● **PROVIDED DATA**:

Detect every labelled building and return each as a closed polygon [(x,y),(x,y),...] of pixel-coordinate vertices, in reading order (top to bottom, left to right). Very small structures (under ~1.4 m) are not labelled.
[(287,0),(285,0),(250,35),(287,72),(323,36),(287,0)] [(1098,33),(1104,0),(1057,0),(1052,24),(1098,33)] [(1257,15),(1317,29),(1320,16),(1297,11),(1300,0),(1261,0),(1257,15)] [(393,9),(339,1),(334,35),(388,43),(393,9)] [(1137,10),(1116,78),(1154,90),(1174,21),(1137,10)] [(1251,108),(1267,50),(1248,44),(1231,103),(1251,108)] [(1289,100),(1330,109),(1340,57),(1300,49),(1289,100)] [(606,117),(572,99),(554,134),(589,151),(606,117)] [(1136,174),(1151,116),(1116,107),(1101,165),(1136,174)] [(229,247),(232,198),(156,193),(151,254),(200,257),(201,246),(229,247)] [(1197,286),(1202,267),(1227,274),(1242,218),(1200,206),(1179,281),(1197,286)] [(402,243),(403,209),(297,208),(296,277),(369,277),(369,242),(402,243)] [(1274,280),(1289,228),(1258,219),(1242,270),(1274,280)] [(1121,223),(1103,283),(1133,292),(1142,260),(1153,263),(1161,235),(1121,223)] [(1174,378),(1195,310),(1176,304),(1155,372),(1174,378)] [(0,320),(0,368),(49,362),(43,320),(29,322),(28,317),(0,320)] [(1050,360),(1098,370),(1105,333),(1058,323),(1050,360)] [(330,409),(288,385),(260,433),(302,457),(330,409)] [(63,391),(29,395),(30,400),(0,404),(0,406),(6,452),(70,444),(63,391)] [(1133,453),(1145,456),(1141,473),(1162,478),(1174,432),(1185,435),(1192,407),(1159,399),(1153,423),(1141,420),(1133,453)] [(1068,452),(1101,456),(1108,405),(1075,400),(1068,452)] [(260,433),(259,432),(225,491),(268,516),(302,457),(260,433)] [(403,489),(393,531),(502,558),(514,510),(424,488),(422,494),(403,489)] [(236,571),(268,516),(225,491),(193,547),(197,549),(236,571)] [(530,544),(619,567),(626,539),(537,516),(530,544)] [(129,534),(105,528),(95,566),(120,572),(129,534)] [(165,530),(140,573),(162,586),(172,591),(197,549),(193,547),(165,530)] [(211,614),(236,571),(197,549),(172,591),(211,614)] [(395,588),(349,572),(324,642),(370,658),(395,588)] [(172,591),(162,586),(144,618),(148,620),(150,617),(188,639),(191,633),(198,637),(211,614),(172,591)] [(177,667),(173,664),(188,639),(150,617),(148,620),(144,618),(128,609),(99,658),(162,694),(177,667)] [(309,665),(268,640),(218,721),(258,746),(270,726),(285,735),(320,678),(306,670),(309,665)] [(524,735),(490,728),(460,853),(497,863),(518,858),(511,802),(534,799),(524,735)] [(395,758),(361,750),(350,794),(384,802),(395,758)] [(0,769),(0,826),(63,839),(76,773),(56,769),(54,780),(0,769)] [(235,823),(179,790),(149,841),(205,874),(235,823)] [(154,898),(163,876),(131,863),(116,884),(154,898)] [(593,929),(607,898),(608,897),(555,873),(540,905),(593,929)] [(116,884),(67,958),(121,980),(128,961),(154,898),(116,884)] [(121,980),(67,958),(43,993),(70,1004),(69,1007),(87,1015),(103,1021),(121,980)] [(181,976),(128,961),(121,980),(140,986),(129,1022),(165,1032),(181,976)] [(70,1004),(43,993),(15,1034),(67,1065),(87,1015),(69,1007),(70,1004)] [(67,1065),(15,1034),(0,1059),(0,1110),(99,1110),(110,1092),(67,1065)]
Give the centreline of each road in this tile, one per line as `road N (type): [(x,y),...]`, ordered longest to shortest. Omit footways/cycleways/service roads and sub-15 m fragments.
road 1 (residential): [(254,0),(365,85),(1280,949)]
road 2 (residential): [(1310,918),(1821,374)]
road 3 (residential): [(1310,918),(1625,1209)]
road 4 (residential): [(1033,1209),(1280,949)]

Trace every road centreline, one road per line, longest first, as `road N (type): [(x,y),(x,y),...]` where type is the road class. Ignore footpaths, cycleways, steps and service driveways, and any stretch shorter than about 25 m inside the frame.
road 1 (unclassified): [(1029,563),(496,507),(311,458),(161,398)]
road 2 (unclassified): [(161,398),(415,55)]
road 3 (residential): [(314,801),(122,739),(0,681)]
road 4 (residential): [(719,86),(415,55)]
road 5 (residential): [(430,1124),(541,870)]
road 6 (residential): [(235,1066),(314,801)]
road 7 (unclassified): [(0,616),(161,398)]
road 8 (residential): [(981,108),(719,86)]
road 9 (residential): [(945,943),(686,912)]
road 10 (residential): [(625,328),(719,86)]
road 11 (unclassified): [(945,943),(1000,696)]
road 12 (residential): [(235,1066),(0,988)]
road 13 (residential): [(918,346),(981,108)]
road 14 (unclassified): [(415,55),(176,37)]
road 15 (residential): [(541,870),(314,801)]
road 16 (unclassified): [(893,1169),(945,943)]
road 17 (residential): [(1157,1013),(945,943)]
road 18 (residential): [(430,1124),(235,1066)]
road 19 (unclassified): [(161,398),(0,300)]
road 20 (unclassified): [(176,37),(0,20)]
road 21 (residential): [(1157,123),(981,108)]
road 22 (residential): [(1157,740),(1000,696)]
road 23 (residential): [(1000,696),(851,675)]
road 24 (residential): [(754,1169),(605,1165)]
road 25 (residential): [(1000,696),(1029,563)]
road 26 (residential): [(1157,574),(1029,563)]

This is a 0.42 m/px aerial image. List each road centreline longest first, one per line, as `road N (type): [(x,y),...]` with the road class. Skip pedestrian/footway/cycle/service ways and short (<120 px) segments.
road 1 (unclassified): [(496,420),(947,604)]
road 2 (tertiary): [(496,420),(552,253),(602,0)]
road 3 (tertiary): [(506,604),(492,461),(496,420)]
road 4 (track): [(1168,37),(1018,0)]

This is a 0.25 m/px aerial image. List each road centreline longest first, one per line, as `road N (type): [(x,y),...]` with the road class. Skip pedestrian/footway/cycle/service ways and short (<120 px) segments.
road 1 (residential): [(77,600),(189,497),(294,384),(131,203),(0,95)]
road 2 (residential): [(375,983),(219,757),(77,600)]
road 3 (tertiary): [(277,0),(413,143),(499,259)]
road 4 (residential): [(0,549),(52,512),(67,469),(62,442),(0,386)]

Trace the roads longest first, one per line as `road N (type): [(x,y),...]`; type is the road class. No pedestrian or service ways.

● **INSTRUCTIONS FOR THE TASK**:
The full set of entries above has to be restated exactly.

● **TASK SOLUTION**:
Detect every labelled building and return each as a closed polygon [(x,y),(x,y),...] of pixel-coordinate vertices, in reading order (top to bottom, left to right). Very small structures (under ~1.4 m) are not labelled.
[(287,0),(285,0),(250,35),(287,72),(323,36),(287,0)] [(1098,33),(1104,0),(1057,0),(1052,24),(1098,33)] [(1257,15),(1317,29),(1320,16),(1297,11),(1300,0),(1261,0),(1257,15)] [(393,9),(339,1),(334,35),(388,43),(393,9)] [(1137,10),(1116,78),(1154,90),(1174,21),(1137,10)] [(1251,108),(1267,50),(1248,44),(1231,103),(1251,108)] [(1289,100),(1330,109),(1340,57),(1300,49),(1289,100)] [(606,117),(572,99),(554,134),(589,151),(606,117)] [(1136,174),(1151,116),(1116,107),(1101,165),(1136,174)] [(229,247),(232,198),(156,193),(151,254),(200,257),(201,246),(229,247)] [(1197,286),(1202,267),(1227,274),(1242,218),(1200,206),(1179,281),(1197,286)] [(402,243),(403,209),(297,208),(296,277),(369,277),(369,242),(402,243)] [(1274,280),(1289,228),(1258,219),(1242,270),(1274,280)] [(1121,223),(1103,283),(1133,292),(1142,260),(1153,263),(1161,235),(1121,223)] [(1174,378),(1195,310),(1176,304),(1155,372),(1174,378)] [(0,320),(0,368),(49,362),(43,320),(29,322),(28,317),(0,320)] [(1050,360),(1098,370),(1105,333),(1058,323),(1050,360)] [(330,409),(288,385),(260,433),(302,457),(330,409)] [(63,391),(29,395),(30,400),(0,404),(0,406),(6,452),(70,444),(63,391)] [(1133,453),(1145,456),(1141,473),(1162,478),(1174,432),(1185,435),(1192,407),(1159,399),(1153,423),(1141,420),(1133,453)] [(1068,452),(1101,456),(1108,405),(1075,400),(1068,452)] [(260,433),(259,432),(225,491),(268,516),(302,457),(260,433)] [(403,489),(393,531),(502,558),(514,510),(424,488),(422,494),(403,489)] [(236,571),(268,516),(225,491),(193,547),(197,549),(236,571)] [(530,544),(619,567),(626,539),(537,516),(530,544)] [(129,534),(105,528),(95,566),(120,572),(129,534)] [(165,530),(140,573),(162,586),(172,591),(197,549),(193,547),(165,530)] [(211,614),(236,571),(197,549),(172,591),(211,614)] [(395,588),(349,572),(324,642),(370,658),(395,588)] [(172,591),(162,586),(144,618),(148,620),(150,617),(188,639),(191,633),(198,637),(211,614),(172,591)] [(177,667),(173,664),(188,639),(150,617),(148,620),(144,618),(128,609),(99,658),(162,694),(177,667)] [(309,665),(268,640),(218,721),(258,746),(270,726),(285,735),(320,678),(306,670),(309,665)] [(524,735),(490,728),(460,853),(497,863),(518,858),(511,802),(534,799),(524,735)] [(395,758),(361,750),(350,794),(384,802),(395,758)] [(0,769),(0,826),(63,839),(76,773),(56,769),(54,780),(0,769)] [(235,823),(179,790),(149,841),(205,874),(235,823)] [(154,898),(163,876),(131,863),(116,884),(154,898)] [(593,929),(607,898),(608,897),(555,873),(540,905),(593,929)] [(116,884),(67,958),(121,980),(128,961),(154,898),(116,884)] [(121,980),(67,958),(43,993),(70,1004),(69,1007),(87,1015),(103,1021),(121,980)] [(181,976),(128,961),(121,980),(140,986),(129,1022),(165,1032),(181,976)] [(70,1004),(43,993),(15,1034),(67,1065),(87,1015),(69,1007),(70,1004)] [(67,1065),(15,1034),(0,1059),(0,1110),(99,1110),(110,1092),(67,1065)]
Give the centreline of each road in this tile, one per line as `road N (type): [(x,y),...]`, ordered longest to shortest. Omit footways/cycleways/service roads and sub-15 m fragments.
road 1 (residential): [(254,0),(365,85),(1280,949)]
road 2 (residential): [(1310,918),(1821,374)]
road 3 (residential): [(1310,918),(1625,1209)]
road 4 (residential): [(1033,1209),(1280,949)]

Trace every road centreline, one road per line, longest first, as `road N (type): [(x,y),(x,y),...]` where type is the road class. Ignore footpaths, cycleways, steps and service driveways, and any stretch shorter than about 25 m inside the frame.
road 1 (unclassified): [(1029,563),(496,507),(311,458),(161,398)]
road 2 (unclassified): [(161,398),(415,55)]
road 3 (residential): [(314,801),(122,739),(0,681)]
road 4 (residential): [(719,86),(415,55)]
road 5 (residential): [(430,1124),(541,870)]
road 6 (residential): [(235,1066),(314,801)]
road 7 (unclassified): [(0,616),(161,398)]
road 8 (residential): [(981,108),(719,86)]
road 9 (residential): [(945,943),(686,912)]
road 10 (residential): [(625,328),(719,86)]
road 11 (unclassified): [(945,943),(1000,696)]
road 12 (residential): [(235,1066),(0,988)]
road 13 (residential): [(918,346),(981,108)]
road 14 (unclassified): [(415,55),(176,37)]
road 15 (residential): [(541,870),(314,801)]
road 16 (unclassified): [(893,1169),(945,943)]
road 17 (residential): [(1157,1013),(945,943)]
road 18 (residential): [(430,1124),(235,1066)]
road 19 (unclassified): [(161,398),(0,300)]
road 20 (unclassified): [(176,37),(0,20)]
road 21 (residential): [(1157,123),(981,108)]
road 22 (residential): [(1157,740),(1000,696)]
road 23 (residential): [(1000,696),(851,675)]
road 24 (residential): [(754,1169),(605,1165)]
road 25 (residential): [(1000,696),(1029,563)]
road 26 (residential): [(1157,574),(1029,563)]

This is a 0.42 m/px aerial image. List each road centreline longest first, one per line, as `road N (type): [(x,y),...]` with the road class. Skip pedestrian/footway/cycle/service ways and short (<120 px) segments.
road 1 (unclassified): [(496,420),(947,604)]
road 2 (tertiary): [(496,420),(552,253),(602,0)]
road 3 (tertiary): [(506,604),(492,461),(496,420)]
road 4 (track): [(1168,37),(1018,0)]

This is a 0.25 m/px aerial image. List each road centreline longest first, one per line, as `road N (type): [(x,y),...]` with the road class. Skip pedestrian/footway/cycle/service ways and short (<120 px) segments.
road 1 (residential): [(77,600),(189,497),(294,384),(131,203),(0,95)]
road 2 (residential): [(375,983),(219,757),(77,600)]
road 3 (tertiary): [(277,0),(413,143),(499,259)]
road 4 (residential): [(0,549),(52,512),(67,469),(62,442),(0,386)]

Trace the roads longest first, one per line as `road N (type): [(x,y),...]`; type is the road class. No pedestrian or service ways.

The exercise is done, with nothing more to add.